> About this exercise
All lines from the one with "POT2: 5k -> 100k" through the last line of the data below should be copied exactly; please add nothing.

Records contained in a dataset
==================================================

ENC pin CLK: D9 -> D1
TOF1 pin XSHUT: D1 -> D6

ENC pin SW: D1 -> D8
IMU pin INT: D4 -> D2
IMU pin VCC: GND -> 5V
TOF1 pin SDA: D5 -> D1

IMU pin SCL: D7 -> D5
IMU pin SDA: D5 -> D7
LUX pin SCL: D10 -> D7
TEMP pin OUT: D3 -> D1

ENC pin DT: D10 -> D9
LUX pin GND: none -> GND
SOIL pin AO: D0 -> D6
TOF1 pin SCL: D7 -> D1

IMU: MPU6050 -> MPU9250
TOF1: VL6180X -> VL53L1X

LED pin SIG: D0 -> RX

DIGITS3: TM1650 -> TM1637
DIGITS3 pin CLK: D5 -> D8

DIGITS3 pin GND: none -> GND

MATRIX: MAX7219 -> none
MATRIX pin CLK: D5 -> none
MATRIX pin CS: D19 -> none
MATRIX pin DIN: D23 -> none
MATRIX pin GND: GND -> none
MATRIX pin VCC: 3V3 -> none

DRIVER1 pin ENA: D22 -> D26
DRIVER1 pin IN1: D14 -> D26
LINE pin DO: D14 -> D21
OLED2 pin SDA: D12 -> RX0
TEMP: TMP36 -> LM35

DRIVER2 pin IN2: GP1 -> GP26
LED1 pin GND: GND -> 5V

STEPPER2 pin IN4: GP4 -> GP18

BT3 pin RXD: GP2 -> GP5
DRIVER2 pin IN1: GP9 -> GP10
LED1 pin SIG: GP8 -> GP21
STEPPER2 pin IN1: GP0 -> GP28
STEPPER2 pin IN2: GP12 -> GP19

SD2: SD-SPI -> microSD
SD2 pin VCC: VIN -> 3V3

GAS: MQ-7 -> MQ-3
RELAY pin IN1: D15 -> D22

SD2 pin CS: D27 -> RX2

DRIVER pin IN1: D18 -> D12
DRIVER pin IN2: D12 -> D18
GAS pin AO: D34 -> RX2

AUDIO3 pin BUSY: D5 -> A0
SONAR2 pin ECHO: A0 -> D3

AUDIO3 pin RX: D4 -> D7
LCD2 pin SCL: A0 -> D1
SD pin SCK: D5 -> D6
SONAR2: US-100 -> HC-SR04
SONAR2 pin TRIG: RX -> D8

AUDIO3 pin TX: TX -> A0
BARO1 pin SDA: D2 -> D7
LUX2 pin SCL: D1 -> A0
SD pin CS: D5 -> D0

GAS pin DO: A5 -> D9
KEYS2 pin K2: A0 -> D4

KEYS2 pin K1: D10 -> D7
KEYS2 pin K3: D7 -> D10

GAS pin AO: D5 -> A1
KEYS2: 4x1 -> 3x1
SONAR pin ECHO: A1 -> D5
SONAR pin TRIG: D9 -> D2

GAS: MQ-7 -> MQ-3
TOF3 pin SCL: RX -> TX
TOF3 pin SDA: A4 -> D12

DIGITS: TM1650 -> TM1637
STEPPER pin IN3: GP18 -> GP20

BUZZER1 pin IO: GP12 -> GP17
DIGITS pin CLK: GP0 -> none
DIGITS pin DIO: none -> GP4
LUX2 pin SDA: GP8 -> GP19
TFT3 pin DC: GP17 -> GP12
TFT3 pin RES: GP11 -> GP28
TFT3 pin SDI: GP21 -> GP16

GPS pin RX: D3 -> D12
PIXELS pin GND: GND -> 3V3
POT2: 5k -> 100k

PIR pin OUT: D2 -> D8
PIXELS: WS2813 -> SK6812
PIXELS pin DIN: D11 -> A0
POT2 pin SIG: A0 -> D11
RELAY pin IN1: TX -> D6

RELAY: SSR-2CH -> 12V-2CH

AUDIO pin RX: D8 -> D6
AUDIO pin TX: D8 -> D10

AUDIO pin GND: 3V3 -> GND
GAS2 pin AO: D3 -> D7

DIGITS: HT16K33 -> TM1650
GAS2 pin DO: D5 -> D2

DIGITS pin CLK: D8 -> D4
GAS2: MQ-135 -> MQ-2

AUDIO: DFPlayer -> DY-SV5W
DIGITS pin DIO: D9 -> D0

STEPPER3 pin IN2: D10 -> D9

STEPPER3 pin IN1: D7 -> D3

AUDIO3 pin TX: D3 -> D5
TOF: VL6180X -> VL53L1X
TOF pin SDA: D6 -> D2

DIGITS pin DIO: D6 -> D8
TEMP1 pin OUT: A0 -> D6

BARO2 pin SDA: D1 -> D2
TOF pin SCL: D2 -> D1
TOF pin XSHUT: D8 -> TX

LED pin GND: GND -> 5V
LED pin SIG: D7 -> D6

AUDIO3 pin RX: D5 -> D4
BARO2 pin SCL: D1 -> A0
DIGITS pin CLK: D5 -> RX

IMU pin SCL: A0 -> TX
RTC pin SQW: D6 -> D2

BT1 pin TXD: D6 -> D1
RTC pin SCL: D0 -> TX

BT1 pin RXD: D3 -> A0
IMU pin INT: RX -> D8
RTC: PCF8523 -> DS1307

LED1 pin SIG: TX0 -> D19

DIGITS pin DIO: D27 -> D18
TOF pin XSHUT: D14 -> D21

==================================================

> Task output
POT2: 5k -> 100k

PIR pin OUT: D2 -> D8
PIXELS: WS2813 -> SK6812
PIXELS pin DIN: D11 -> A0
POT2 pin SIG: A0 -> D11
RELAY pin IN1: TX -> D6

RELAY: SSR-2CH -> 12V-2CH

AUDIO pin RX: D8 -> D6
AUDIO pin TX: D8 -> D10

AUDIO pin GND: 3V3 -> GND
GAS2 pin AO: D3 -> D7

DIGITS: HT16K33 -> TM1650
GAS2 pin DO: D5 -> D2

DIGITS pin CLK: D8 -> D4
GAS2: MQ-135 -> MQ-2

AUDIO: DFPlayer -> DY-SV5W
DIGITS pin DIO: D9 -> D0

STEPPER3 pin IN2: D10 -> D9

STEPPER3 pin IN1: D7 -> D3

AUDIO3 pin TX: D3 -> D5
TOF: VL6180X -> VL53L1X
TOF pin SDA: D6 -> D2

DIGITS pin DIO: D6 -> D8
TEMP1 pin OUT: A0 -> D6

BARO2 pin SDA: D1 -> D2
TOF pin SCL: D2 -> D1
TOF pin XSHUT: D8 -> TX

LED pin GND: GND -> 5V
LED pin SIG: D7 -> D6

AUDIO3 pin RX: D5 -> D4
BARO2 pin SCL: D1 -> A0
DIGITS pin CLK: D5 -> RX

IMU pin SCL: A0 -> TX
RTC pin SQW: D6 -> D2

BT1 pin TXD: D6 -> D1
RTC pin SCL: D0 -> TX

BT1 pin RXD: D3 -> A0
IMU pin INT: RX -> D8
RTC: PCF8523 -> DS1307

LED1 pin SIG: TX0 -> D19

DIGITS pin DIO: D27 -> D18
TOF pin XSHUT: D14 -> D21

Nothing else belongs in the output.